Instruction = Show every line of the records that contains the word "Anything", copied in full. Match case exactly.

Collected data =
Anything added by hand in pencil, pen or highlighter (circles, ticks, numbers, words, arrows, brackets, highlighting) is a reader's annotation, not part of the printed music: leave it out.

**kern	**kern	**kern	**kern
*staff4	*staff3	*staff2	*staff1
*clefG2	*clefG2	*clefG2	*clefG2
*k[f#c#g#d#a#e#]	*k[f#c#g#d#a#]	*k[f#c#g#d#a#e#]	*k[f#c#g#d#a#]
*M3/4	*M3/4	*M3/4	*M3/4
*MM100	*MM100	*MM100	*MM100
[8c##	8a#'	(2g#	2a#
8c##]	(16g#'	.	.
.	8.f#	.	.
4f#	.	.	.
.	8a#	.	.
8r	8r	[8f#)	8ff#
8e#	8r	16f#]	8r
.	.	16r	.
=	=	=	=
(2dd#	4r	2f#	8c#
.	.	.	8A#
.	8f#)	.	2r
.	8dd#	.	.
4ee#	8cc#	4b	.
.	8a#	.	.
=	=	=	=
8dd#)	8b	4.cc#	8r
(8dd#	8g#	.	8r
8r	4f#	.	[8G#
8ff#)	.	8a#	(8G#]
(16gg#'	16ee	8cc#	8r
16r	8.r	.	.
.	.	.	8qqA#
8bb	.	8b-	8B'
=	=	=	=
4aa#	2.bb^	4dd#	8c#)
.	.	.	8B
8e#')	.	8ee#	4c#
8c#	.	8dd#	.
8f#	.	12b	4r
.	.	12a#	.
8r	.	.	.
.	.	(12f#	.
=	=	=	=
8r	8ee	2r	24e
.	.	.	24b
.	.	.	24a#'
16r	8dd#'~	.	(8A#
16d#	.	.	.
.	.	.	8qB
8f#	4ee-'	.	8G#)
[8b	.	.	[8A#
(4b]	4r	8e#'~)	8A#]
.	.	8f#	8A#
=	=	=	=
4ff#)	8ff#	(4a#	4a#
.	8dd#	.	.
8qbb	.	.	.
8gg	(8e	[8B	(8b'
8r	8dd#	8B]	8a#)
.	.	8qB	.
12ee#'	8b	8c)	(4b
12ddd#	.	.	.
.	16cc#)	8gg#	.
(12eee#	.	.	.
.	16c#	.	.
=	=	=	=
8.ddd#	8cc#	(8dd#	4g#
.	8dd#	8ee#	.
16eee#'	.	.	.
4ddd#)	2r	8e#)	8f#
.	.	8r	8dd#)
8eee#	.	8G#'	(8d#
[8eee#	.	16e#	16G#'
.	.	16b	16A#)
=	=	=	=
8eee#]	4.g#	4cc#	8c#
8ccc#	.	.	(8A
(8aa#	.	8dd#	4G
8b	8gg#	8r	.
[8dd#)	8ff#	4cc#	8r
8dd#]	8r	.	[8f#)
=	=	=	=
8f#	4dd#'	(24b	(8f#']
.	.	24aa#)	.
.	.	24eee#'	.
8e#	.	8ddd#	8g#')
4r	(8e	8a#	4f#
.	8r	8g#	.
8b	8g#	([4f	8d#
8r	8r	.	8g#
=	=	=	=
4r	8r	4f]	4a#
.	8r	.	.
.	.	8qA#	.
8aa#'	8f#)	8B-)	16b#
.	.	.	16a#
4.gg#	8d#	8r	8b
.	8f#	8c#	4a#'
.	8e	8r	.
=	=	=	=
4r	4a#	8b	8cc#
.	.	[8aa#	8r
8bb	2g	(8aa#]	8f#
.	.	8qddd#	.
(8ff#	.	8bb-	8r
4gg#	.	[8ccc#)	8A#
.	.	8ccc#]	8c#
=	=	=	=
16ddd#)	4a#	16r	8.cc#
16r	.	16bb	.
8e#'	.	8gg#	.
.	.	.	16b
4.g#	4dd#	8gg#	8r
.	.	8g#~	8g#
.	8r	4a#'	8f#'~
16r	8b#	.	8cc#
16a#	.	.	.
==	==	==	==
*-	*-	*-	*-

Response =
Anything added by hand in pencil, pen or highlighter (circles, ticks, numbers, words, arrows, brackets, highlighting) is a reader's annotation, not part of the printed music: leave it out.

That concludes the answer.